### Instructions to follow
Could you copy each line of the entries that contains "down"?

### Entries provided
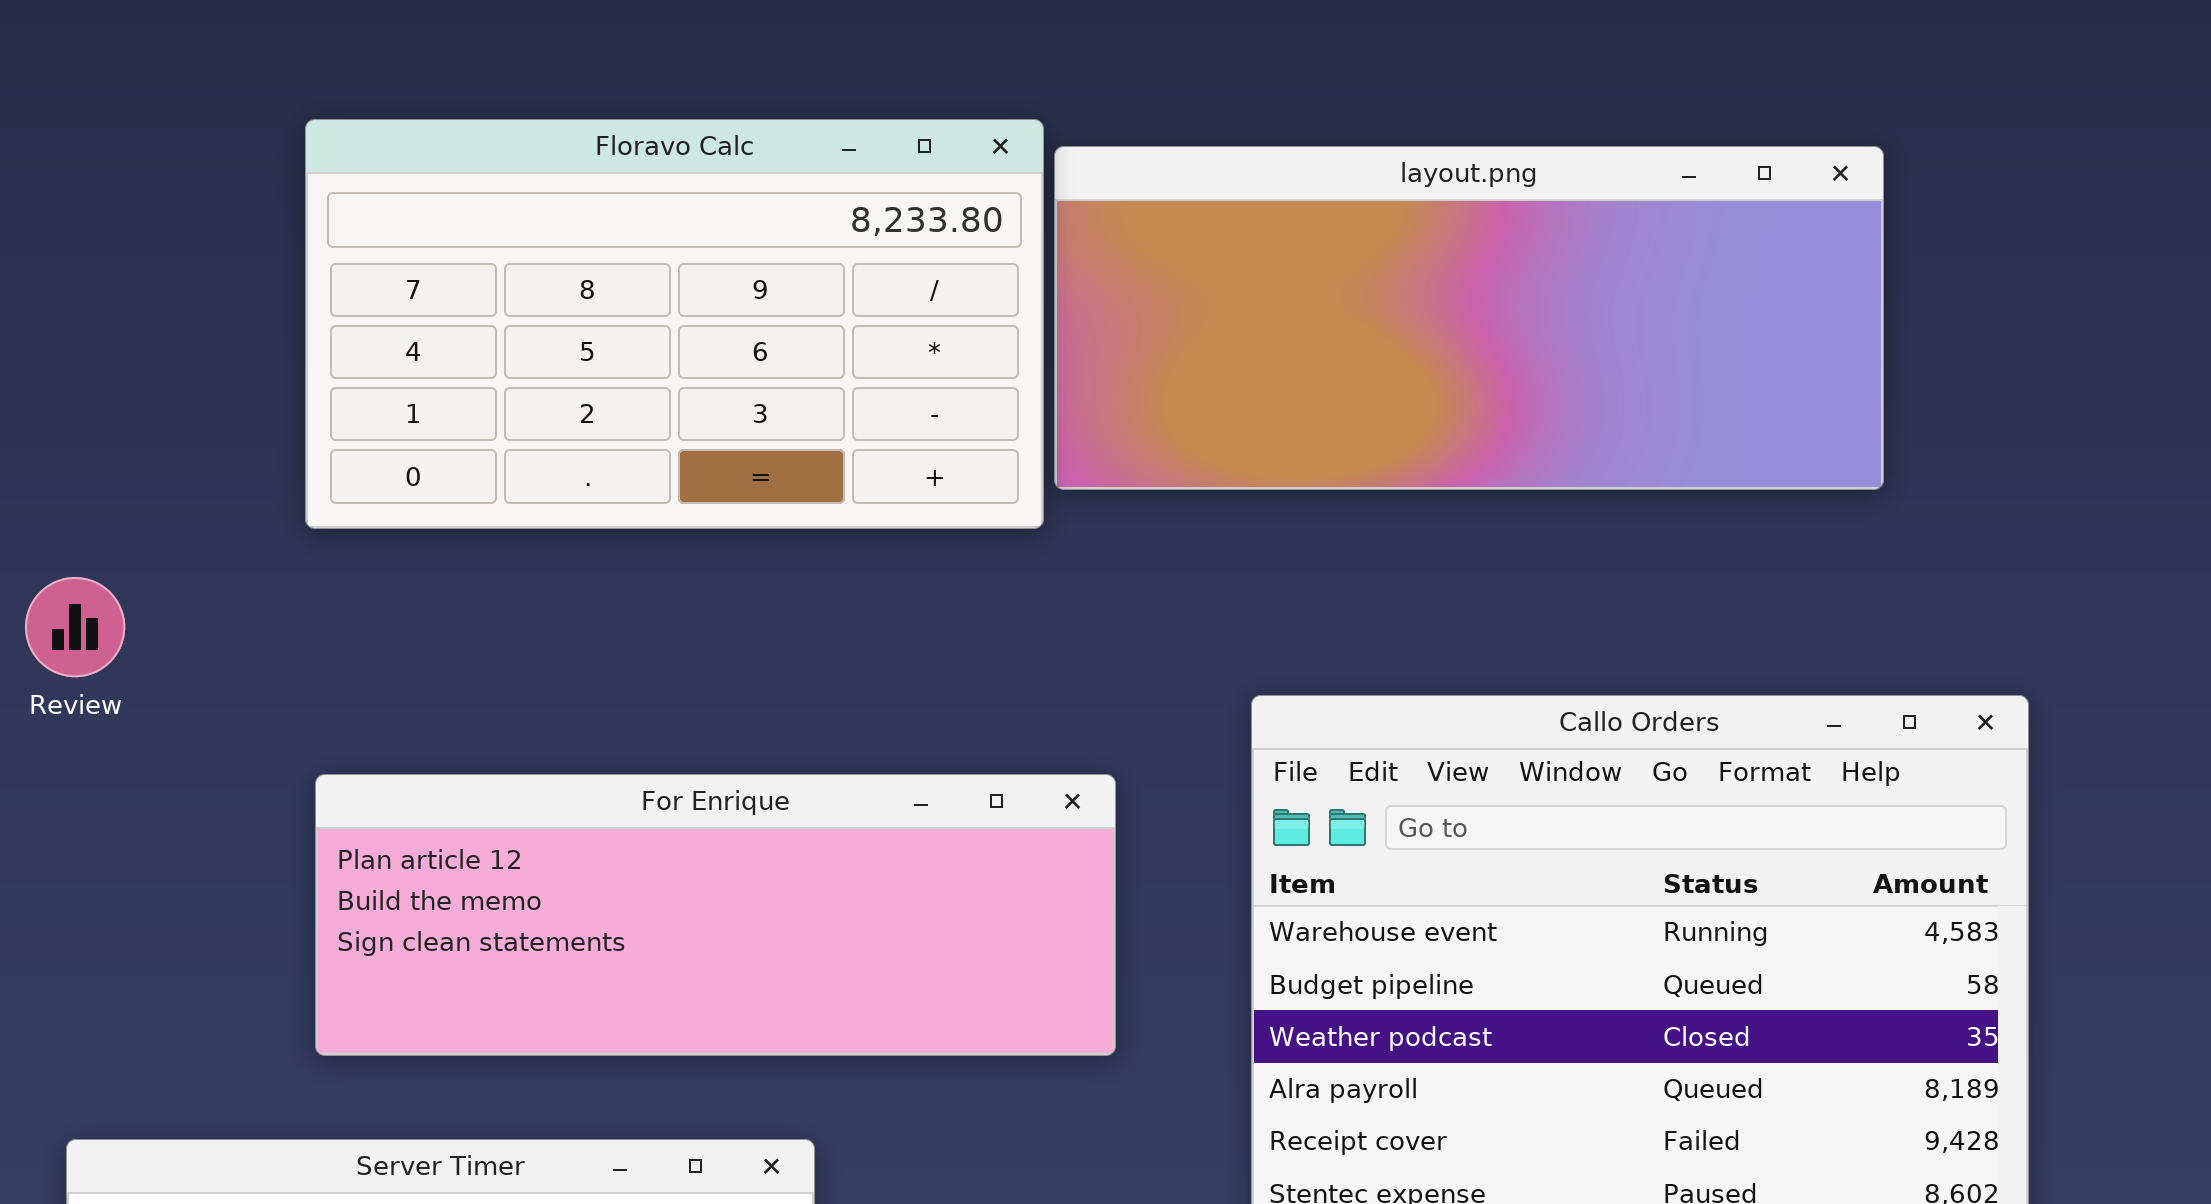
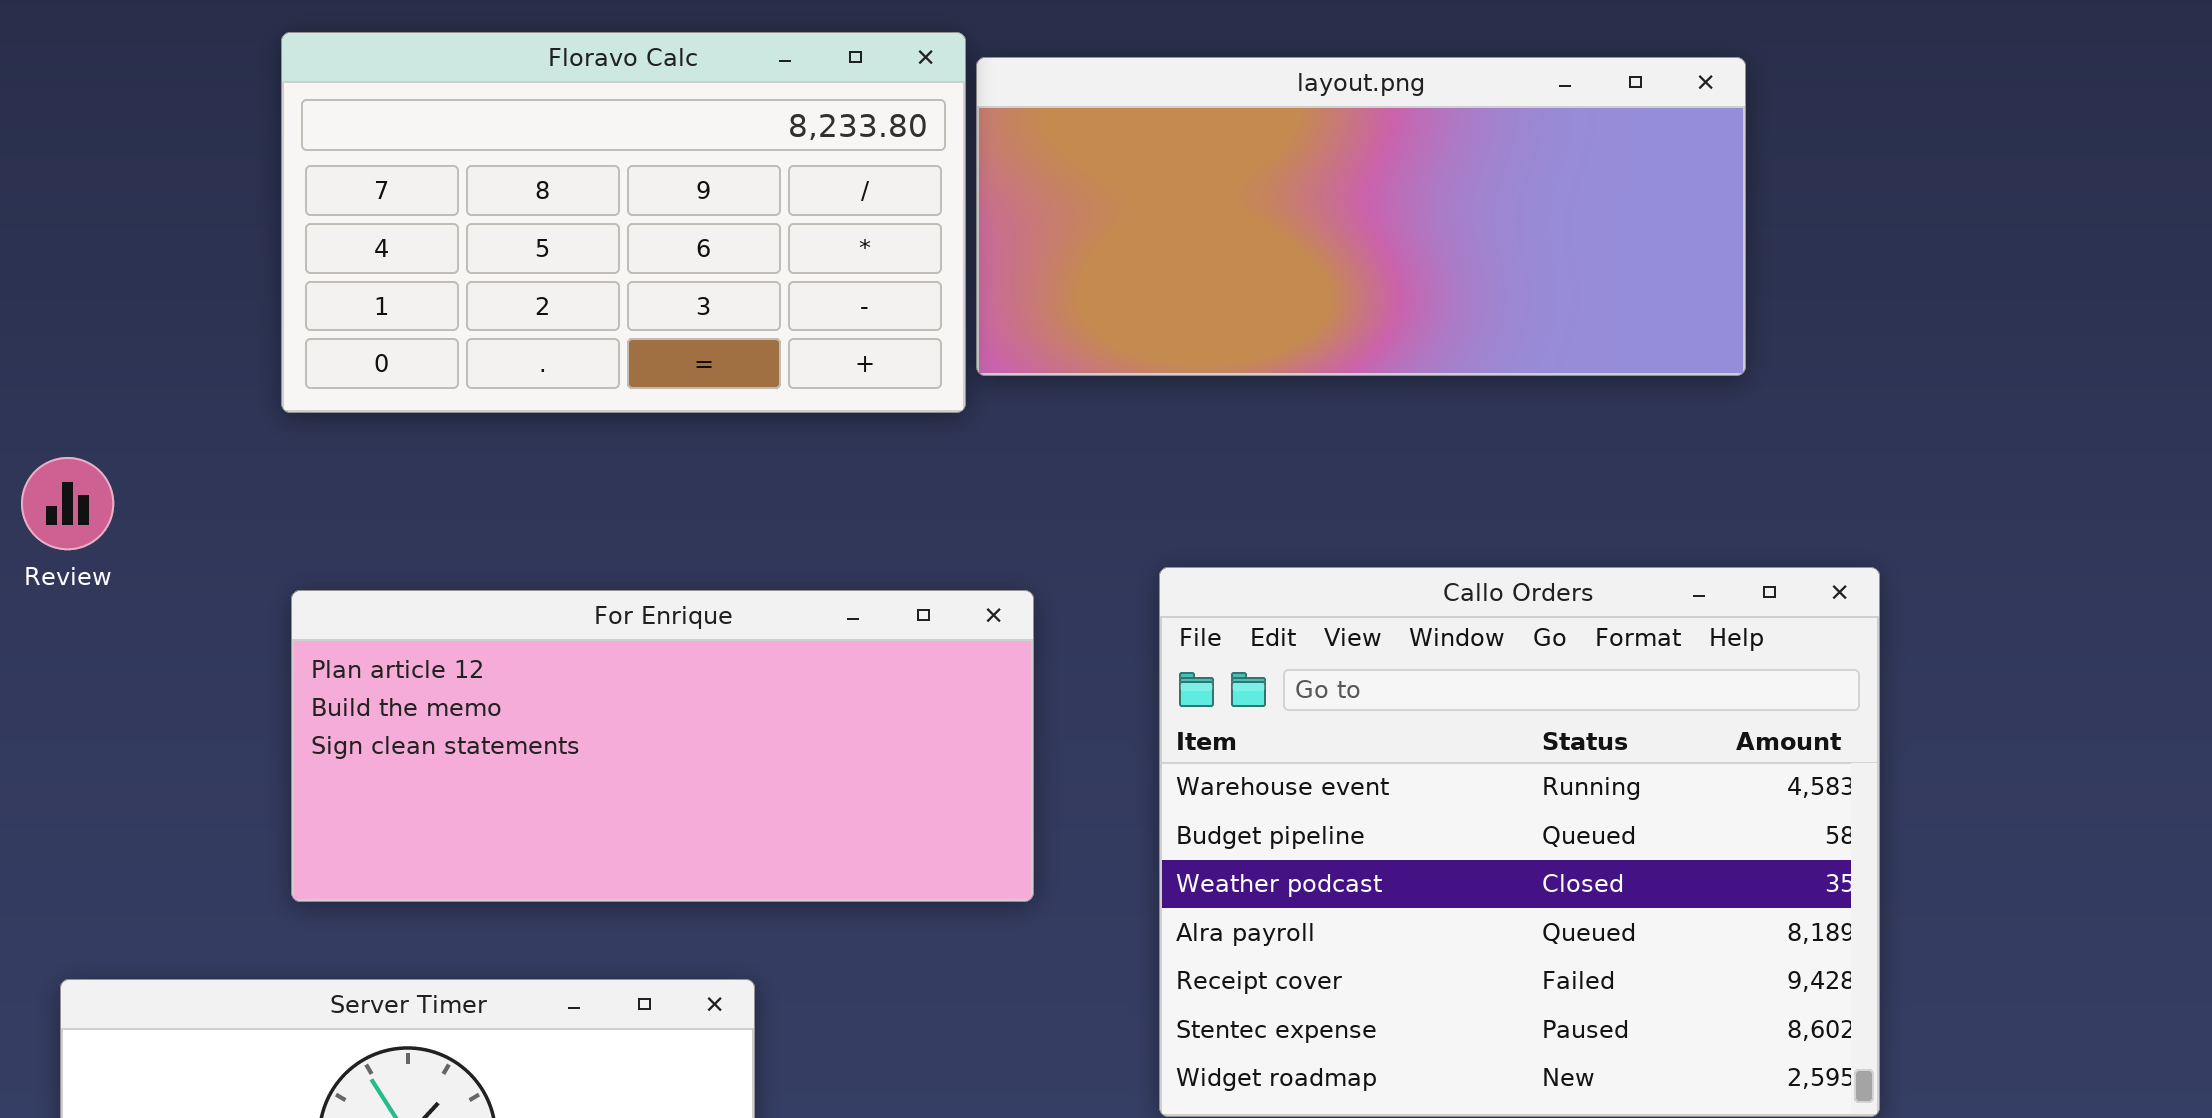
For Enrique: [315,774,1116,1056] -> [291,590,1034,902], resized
...
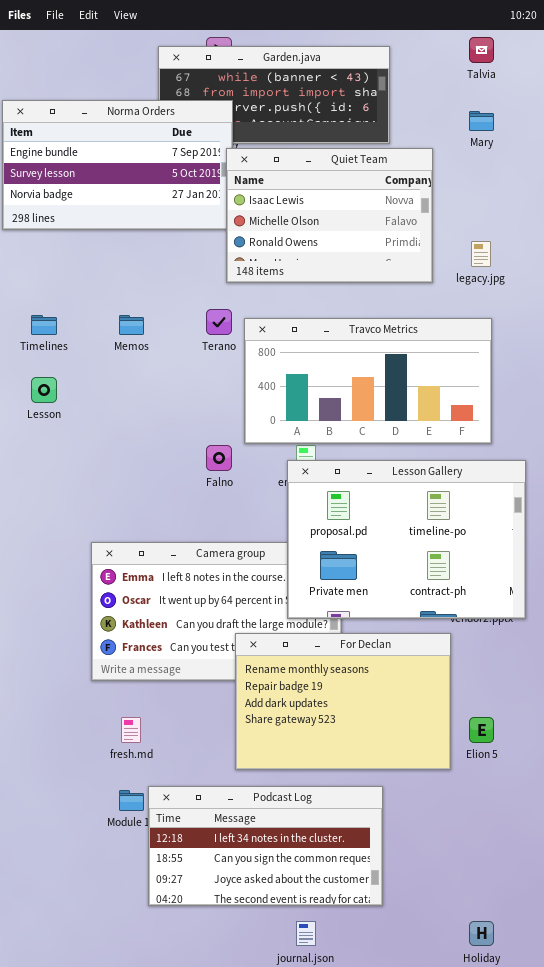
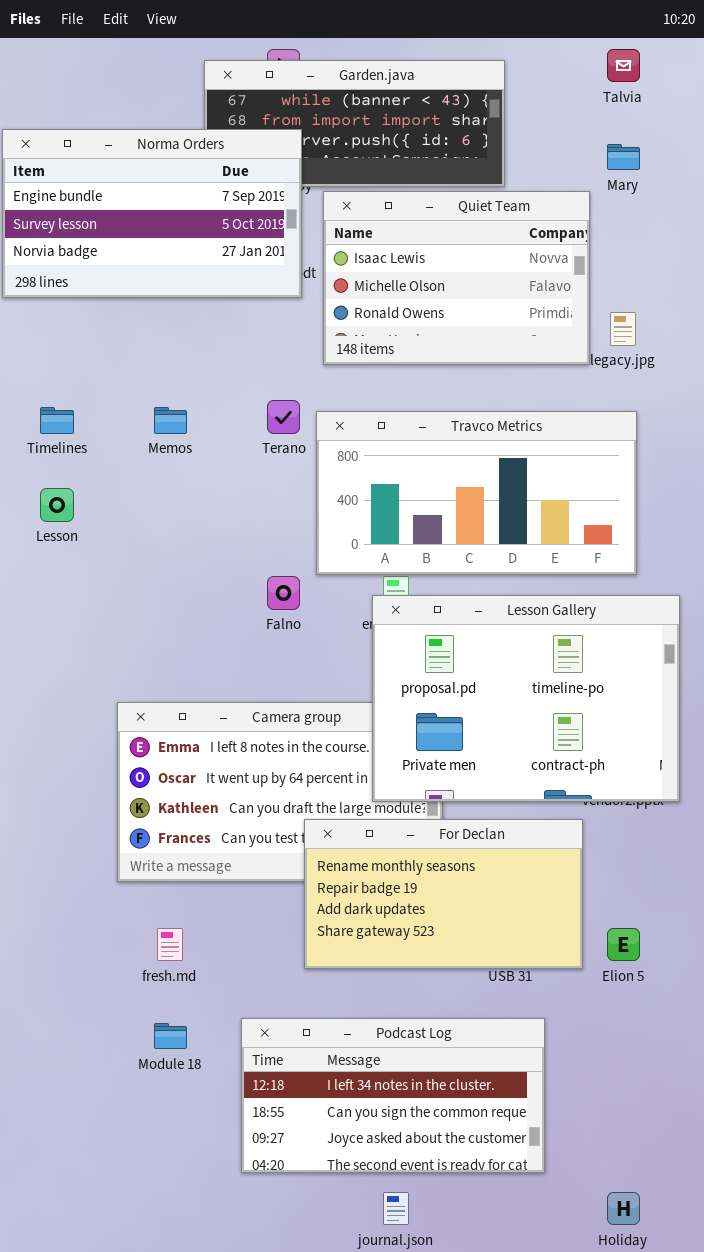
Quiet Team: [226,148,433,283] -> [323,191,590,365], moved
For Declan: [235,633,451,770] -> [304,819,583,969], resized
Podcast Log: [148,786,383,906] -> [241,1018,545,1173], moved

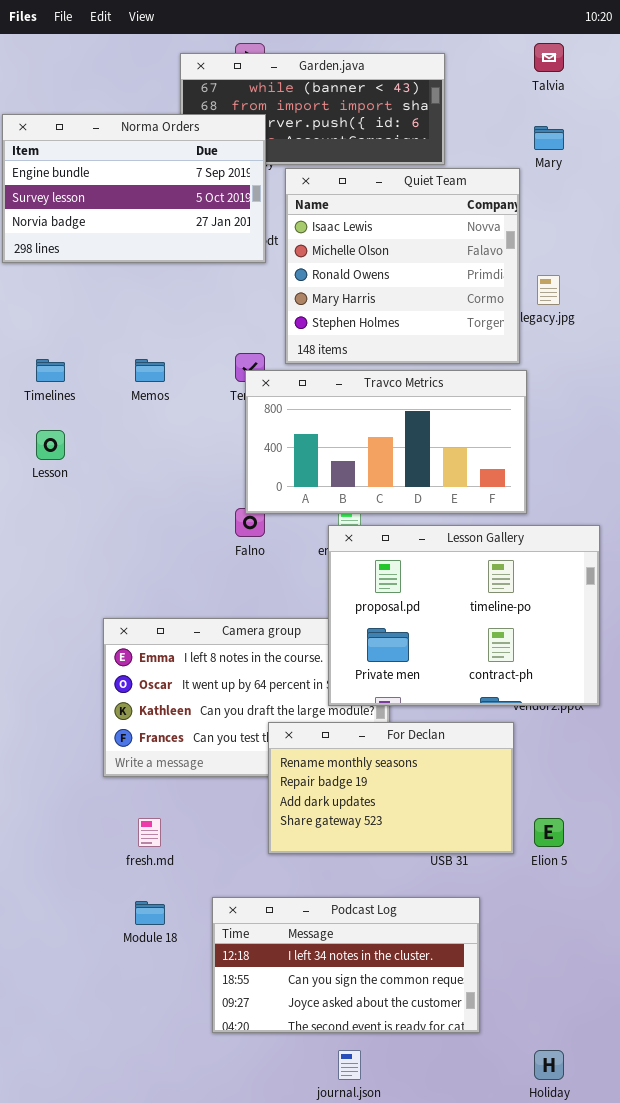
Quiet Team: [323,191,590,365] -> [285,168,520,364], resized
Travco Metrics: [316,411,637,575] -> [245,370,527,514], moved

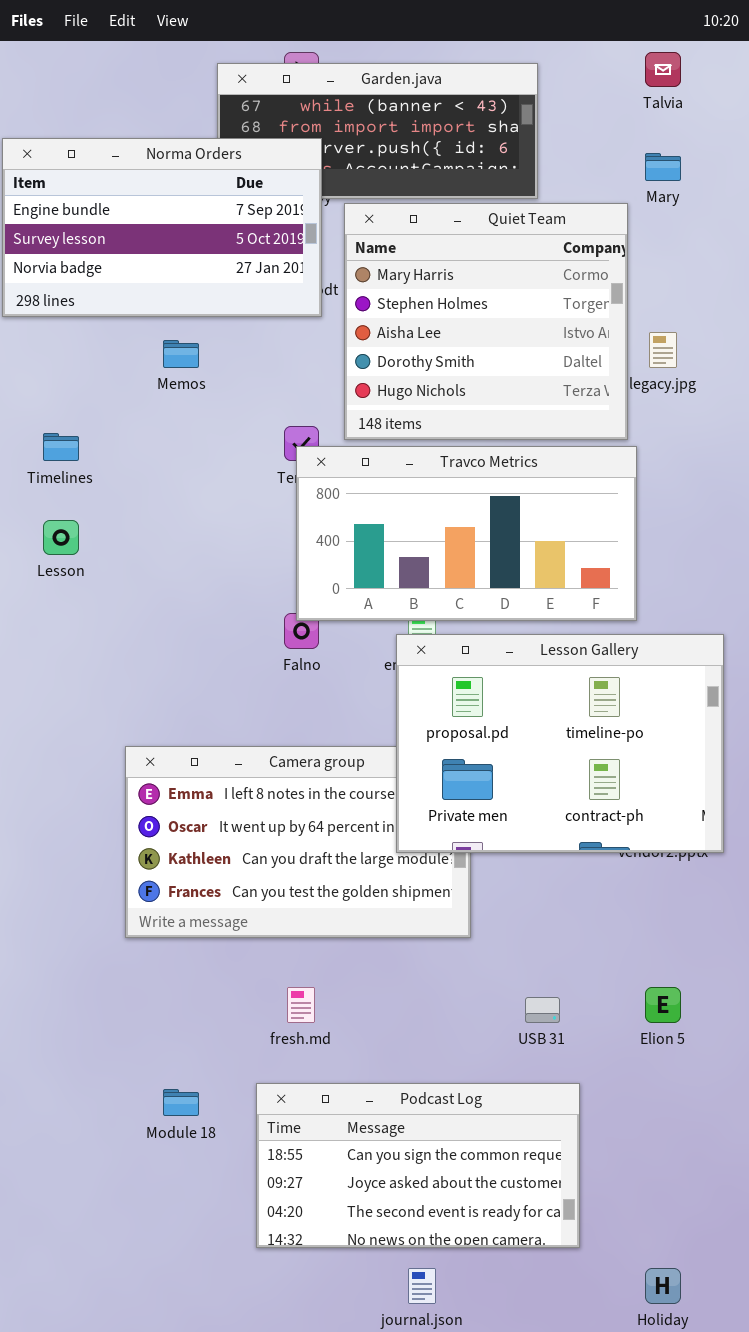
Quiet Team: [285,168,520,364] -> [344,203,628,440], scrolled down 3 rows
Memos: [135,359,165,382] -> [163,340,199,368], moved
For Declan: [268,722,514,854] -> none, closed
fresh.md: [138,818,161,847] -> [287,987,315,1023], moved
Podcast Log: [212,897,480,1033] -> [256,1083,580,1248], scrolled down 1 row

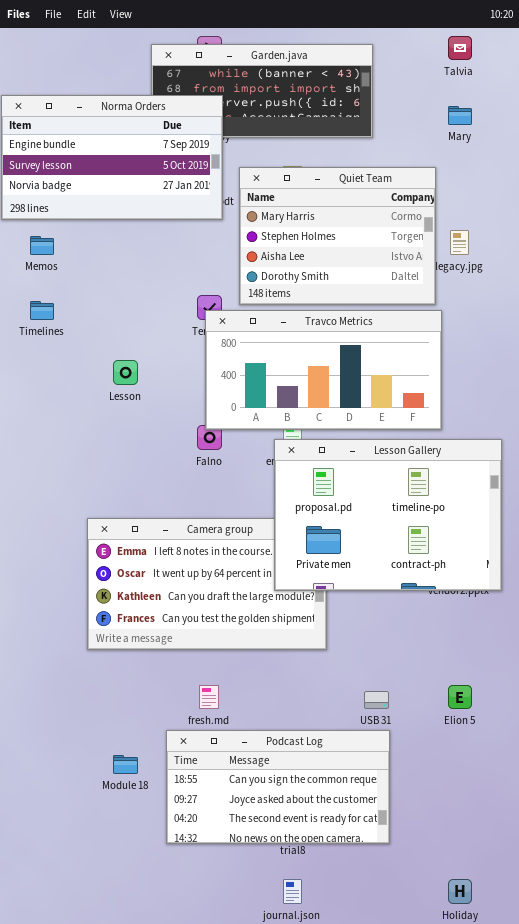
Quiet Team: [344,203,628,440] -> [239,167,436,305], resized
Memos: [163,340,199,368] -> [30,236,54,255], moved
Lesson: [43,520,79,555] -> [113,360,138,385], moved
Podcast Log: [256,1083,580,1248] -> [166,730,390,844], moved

### Result for this exercise
Quiet Team: [285,168,520,364] -> [344,203,628,440], scrolled down 3 rows
Podcast Log: [212,897,480,1033] -> [256,1083,580,1248], scrolled down 1 row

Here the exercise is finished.